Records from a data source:
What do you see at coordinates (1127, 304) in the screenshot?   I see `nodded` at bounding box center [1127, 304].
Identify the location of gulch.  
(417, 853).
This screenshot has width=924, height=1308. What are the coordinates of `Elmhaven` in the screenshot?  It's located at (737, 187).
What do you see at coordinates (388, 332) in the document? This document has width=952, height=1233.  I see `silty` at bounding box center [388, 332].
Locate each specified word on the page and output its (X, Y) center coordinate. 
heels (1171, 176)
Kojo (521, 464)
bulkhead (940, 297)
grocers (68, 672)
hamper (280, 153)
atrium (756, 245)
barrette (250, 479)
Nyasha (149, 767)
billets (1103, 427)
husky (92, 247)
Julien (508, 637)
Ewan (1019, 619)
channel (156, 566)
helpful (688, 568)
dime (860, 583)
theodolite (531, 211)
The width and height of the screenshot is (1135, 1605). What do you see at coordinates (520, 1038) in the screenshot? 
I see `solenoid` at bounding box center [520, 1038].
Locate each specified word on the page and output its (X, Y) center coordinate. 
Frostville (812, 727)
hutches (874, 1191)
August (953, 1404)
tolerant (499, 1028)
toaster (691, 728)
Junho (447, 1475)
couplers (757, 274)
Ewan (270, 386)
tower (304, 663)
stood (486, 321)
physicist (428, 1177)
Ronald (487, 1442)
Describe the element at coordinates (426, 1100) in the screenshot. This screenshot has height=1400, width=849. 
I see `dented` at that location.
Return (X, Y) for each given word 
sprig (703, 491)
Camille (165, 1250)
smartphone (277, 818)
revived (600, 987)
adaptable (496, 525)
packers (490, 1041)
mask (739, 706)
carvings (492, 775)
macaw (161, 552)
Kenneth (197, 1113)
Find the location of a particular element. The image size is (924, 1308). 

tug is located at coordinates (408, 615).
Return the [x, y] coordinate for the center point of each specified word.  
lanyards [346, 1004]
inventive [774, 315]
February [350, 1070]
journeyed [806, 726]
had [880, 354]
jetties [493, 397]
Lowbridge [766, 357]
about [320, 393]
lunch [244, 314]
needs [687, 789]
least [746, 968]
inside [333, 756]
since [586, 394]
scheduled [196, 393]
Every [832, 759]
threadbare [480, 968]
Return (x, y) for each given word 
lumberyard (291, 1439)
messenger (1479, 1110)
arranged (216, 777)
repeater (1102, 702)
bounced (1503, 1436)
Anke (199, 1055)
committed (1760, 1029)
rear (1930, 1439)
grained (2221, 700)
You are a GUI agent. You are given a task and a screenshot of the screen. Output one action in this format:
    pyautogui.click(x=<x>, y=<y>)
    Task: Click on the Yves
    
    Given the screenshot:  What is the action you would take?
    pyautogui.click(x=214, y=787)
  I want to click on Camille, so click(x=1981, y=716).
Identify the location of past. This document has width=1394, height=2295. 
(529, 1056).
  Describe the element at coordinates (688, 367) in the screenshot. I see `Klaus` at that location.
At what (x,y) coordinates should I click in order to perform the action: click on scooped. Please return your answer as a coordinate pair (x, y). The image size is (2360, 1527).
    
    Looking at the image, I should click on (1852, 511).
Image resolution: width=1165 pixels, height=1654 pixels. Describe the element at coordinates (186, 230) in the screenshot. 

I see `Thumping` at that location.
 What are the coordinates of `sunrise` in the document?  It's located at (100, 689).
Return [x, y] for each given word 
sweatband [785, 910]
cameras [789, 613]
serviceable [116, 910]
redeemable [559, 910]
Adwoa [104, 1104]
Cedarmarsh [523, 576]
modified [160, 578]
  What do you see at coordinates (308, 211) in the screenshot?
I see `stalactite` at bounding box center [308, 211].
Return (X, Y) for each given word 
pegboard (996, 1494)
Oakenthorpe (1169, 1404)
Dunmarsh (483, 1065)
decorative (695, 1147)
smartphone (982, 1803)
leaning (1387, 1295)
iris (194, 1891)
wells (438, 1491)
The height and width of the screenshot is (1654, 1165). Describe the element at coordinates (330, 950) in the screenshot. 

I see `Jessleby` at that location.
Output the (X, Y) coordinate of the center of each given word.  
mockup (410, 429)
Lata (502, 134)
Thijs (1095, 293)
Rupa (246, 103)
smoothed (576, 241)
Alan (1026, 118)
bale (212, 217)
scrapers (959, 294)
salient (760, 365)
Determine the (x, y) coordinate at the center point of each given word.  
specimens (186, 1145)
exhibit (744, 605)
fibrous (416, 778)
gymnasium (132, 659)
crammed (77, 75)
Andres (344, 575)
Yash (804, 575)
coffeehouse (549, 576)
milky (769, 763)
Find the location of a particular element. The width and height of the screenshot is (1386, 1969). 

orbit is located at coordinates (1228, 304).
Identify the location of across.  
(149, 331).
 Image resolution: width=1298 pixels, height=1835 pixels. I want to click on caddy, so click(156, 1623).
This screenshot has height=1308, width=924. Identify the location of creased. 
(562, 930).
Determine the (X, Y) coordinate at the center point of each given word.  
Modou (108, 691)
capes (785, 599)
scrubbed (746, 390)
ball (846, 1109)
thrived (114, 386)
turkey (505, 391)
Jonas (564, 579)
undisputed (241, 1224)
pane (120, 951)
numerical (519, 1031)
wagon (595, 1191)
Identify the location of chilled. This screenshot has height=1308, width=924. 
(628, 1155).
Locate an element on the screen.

* Exercise: Locate each line of the records that contains the string "word" and copy it. Treat uppercase and lowercase letters as different.

* Solution to the problem:
Locate each specified word on the page and output its (X, Y) center coordinate. 
Locate each specified word on the page and output its (X, Y) center coordinate. 
Return (X, Y) for each given word 
Return the [x, y] coordinate for the center point of each specified word.  
Return (x, y) for each given word 
Return [x, y] for each given word 
Return (X, Y) for each given word 
Output the (X, Y) coordinate of the center of each given word.  
Determine the (x, y) coordinate at the center point of each given word.  
Determine the (X, Y) coordinate at the center point of each given word.  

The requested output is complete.